*** Extracted material

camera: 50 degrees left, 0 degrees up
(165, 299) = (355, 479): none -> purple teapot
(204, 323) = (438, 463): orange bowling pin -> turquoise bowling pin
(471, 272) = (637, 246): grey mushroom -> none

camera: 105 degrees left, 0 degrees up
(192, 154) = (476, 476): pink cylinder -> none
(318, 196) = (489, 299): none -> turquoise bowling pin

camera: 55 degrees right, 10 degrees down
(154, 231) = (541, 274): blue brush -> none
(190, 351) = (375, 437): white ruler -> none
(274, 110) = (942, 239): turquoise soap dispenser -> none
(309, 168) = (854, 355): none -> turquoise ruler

******
*** Extracted material

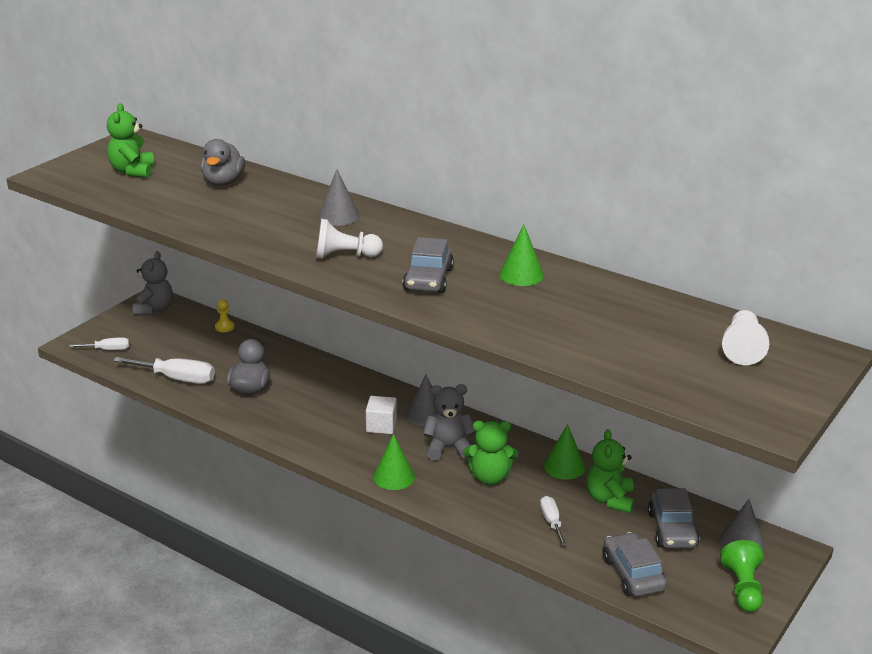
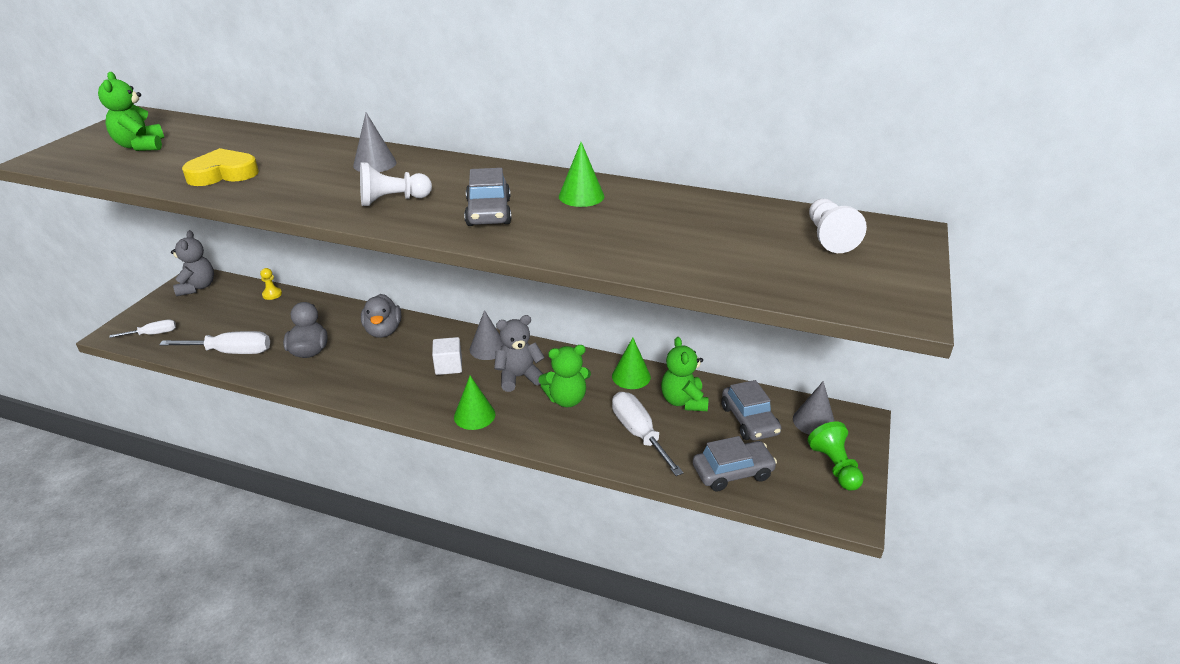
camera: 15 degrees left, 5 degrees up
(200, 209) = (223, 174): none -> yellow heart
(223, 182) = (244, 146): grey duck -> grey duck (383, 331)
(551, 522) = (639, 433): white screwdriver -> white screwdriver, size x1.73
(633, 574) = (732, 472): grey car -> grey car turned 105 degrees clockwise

******
*** Extracted material

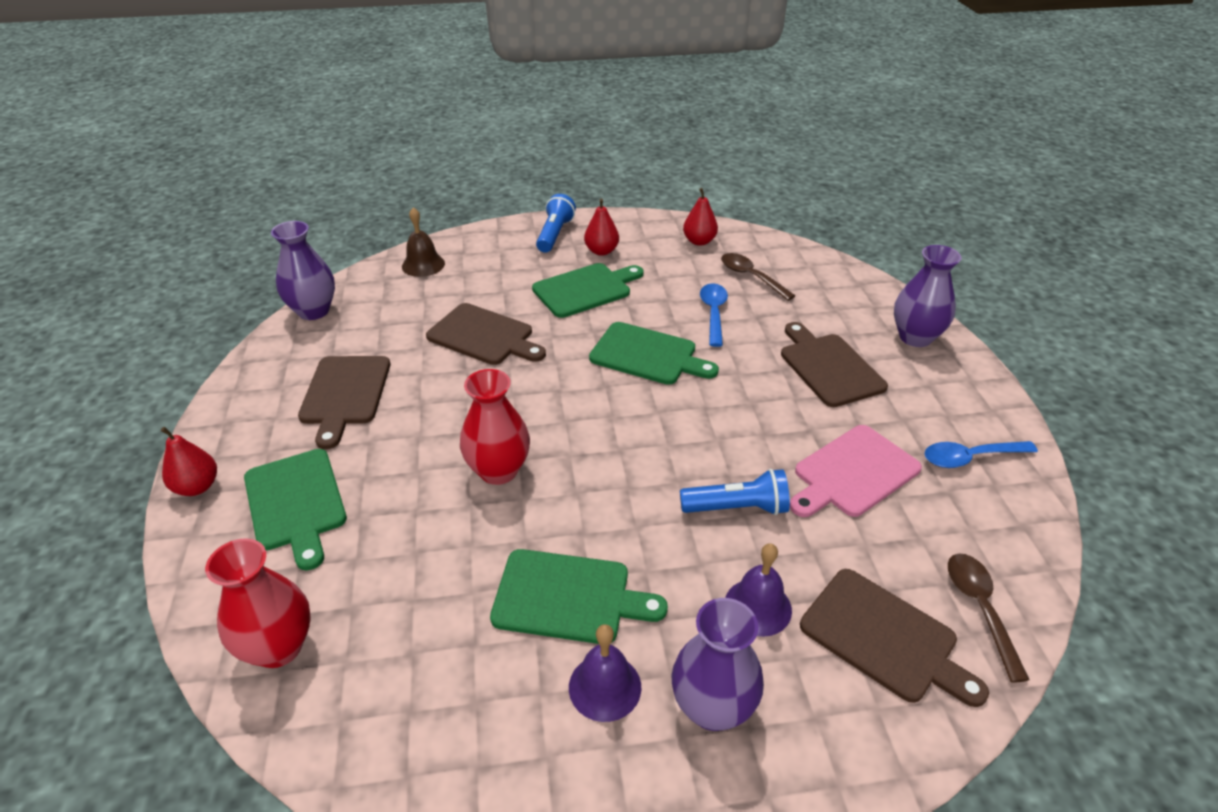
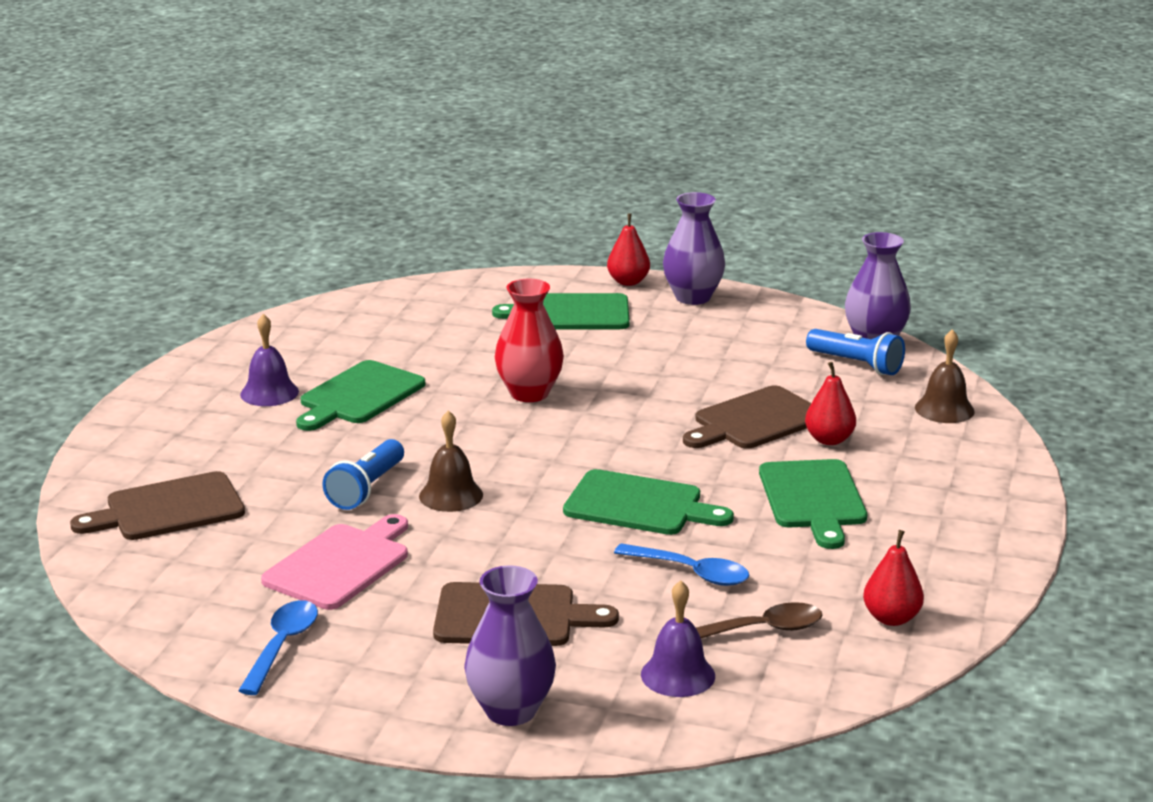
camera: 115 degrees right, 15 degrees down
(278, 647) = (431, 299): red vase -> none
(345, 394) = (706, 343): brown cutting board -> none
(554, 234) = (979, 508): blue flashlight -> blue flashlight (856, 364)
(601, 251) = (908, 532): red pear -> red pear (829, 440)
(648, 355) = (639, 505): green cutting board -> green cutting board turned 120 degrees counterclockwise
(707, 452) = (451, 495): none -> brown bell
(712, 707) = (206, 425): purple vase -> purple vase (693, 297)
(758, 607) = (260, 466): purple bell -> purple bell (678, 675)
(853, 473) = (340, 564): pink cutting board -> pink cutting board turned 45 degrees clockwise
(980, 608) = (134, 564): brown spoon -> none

******

Return, unchanged, the run of lines above that opens with the line containing "(554, 234) = (979, 508): blue" and closes with the line containing "(707, 452) = (451, 495): none -> brown bell". Include both.

**Written reply:**
(554, 234) = (979, 508): blue flashlight -> blue flashlight (856, 364)
(601, 251) = (908, 532): red pear -> red pear (829, 440)
(648, 355) = (639, 505): green cutting board -> green cutting board turned 120 degrees counterclockwise
(707, 452) = (451, 495): none -> brown bell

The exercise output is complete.